+++ Supplied records
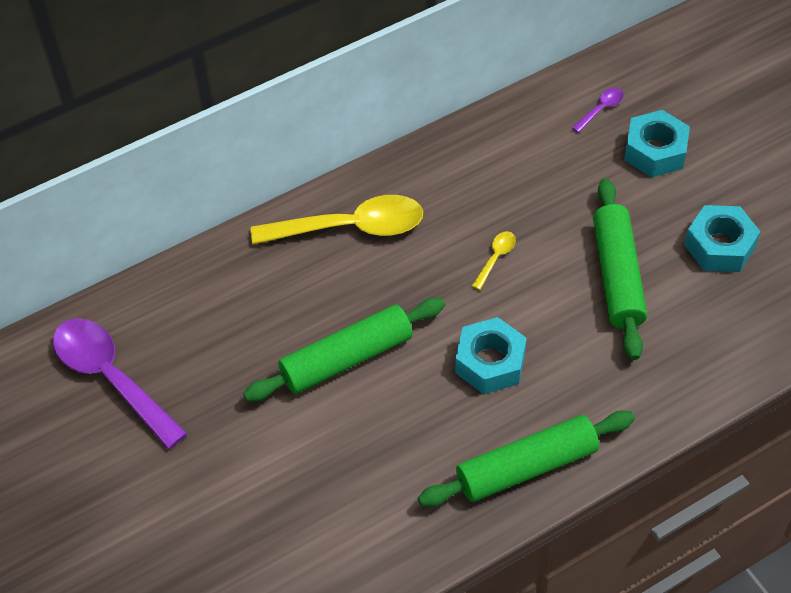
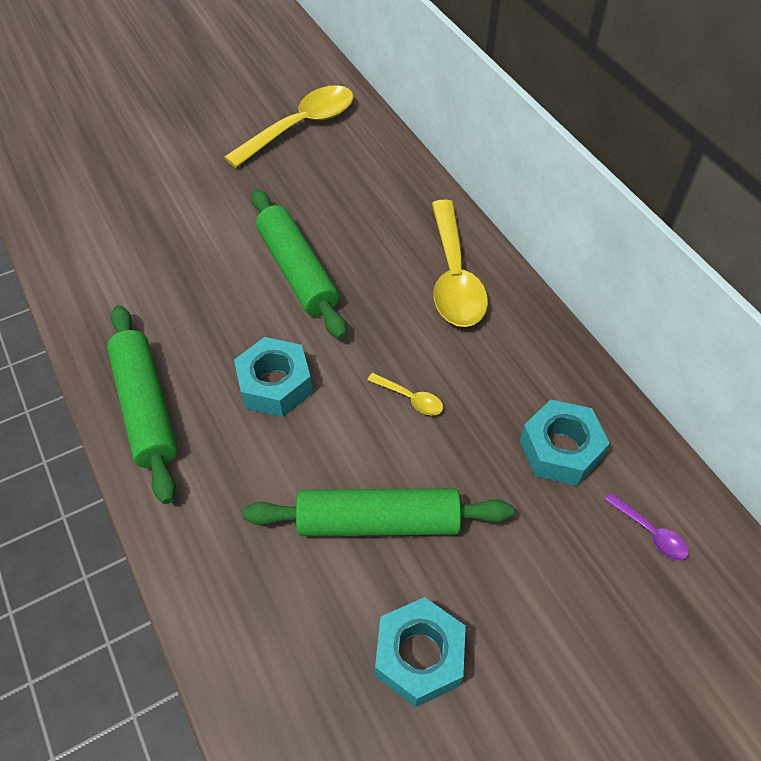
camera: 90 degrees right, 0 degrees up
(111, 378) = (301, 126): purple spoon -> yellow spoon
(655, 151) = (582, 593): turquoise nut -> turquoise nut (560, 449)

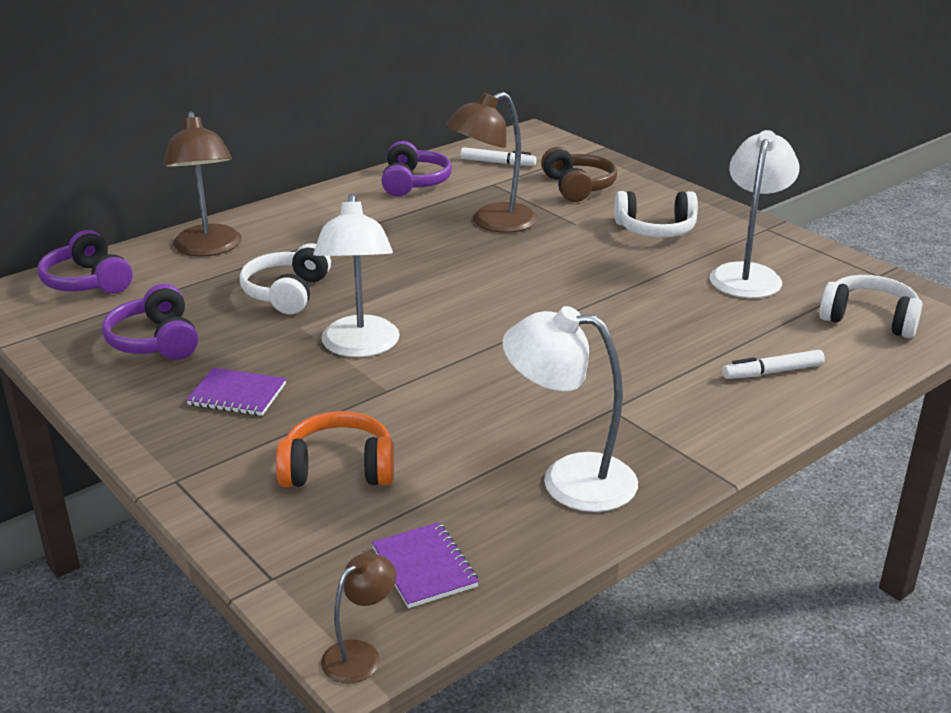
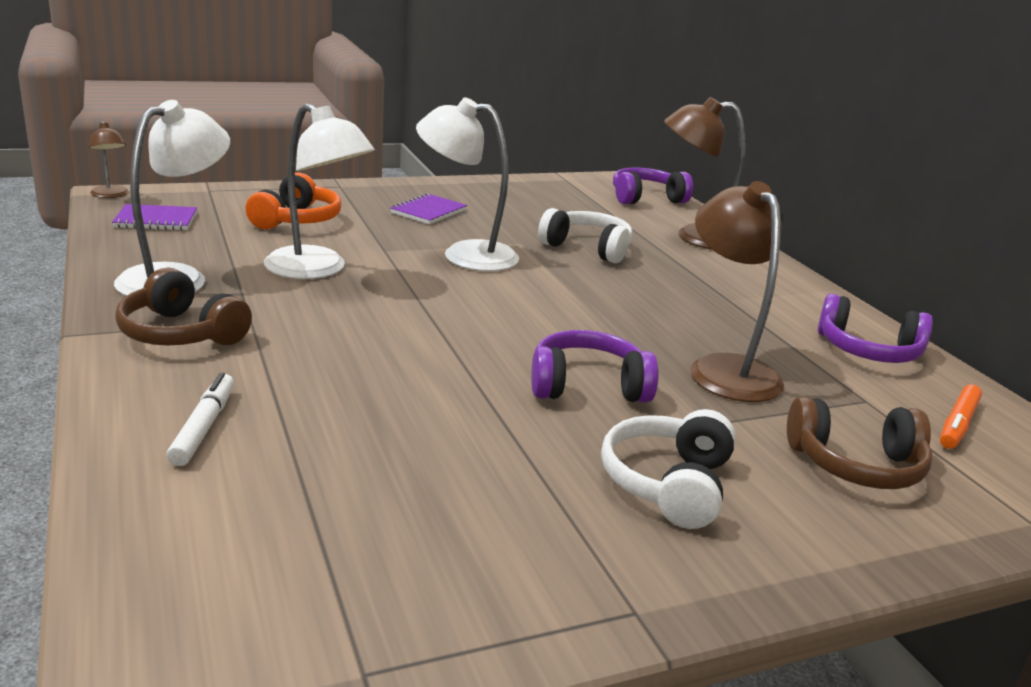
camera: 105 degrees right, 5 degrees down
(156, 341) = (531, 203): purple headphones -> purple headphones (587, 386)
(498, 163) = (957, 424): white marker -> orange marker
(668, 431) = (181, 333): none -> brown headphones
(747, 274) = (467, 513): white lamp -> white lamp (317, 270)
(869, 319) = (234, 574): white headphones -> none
++++++
> _Directions_
Repeat the material exactly as it reads, without any of its pictures.

> _Exercise answer_
camera: 90 degrees right, 0 degrees up
(111, 378) = (301, 126): purple spoon -> yellow spoon
(655, 151) = (582, 593): turquoise nut -> turquoise nut (560, 449)

camera: 105 degrees right, 5 degrees down
(156, 341) = (531, 203): purple headphones -> purple headphones (587, 386)
(498, 163) = (957, 424): white marker -> orange marker
(668, 431) = (181, 333): none -> brown headphones
(747, 274) = (467, 513): white lamp -> white lamp (317, 270)
(869, 319) = (234, 574): white headphones -> none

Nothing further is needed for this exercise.